What the task requires – Filter these records by the string "cyan", copying each line that holds it.

Records supplied –
..........

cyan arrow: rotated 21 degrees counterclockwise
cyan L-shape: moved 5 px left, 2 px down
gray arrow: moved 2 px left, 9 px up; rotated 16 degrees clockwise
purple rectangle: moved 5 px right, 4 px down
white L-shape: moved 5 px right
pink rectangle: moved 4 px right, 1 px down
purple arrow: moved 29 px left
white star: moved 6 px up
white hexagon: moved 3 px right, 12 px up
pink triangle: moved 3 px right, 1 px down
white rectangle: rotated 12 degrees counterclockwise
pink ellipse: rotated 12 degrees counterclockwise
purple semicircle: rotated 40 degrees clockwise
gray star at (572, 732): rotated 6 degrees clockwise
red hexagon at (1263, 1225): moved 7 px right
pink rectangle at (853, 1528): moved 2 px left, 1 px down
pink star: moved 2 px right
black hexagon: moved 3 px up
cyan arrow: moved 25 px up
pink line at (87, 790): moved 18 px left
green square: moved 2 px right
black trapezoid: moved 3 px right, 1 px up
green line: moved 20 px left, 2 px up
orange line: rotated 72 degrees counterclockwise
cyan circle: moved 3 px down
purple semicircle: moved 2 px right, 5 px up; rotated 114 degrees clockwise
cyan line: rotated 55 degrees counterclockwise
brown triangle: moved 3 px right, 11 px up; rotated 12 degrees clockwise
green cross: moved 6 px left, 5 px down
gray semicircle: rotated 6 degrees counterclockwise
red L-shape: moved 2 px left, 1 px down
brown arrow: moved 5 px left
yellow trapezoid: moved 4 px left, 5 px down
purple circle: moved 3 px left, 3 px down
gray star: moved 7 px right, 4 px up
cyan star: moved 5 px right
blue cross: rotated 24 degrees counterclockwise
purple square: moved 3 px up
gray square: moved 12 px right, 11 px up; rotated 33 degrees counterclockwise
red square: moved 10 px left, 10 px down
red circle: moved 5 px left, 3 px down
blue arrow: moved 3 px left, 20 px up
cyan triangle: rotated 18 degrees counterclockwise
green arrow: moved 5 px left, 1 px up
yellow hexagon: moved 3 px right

..........

Exercise solution –
cyan arrow: rotated 21 degrees counterclockwise
cyan L-shape: moved 5 px left, 2 px down
cyan arrow: moved 25 px up
cyan circle: moved 3 px down
cyan line: rotated 55 degrees counterclockwise
cyan star: moved 5 px right
cyan triangle: rotated 18 degrees counterclockwise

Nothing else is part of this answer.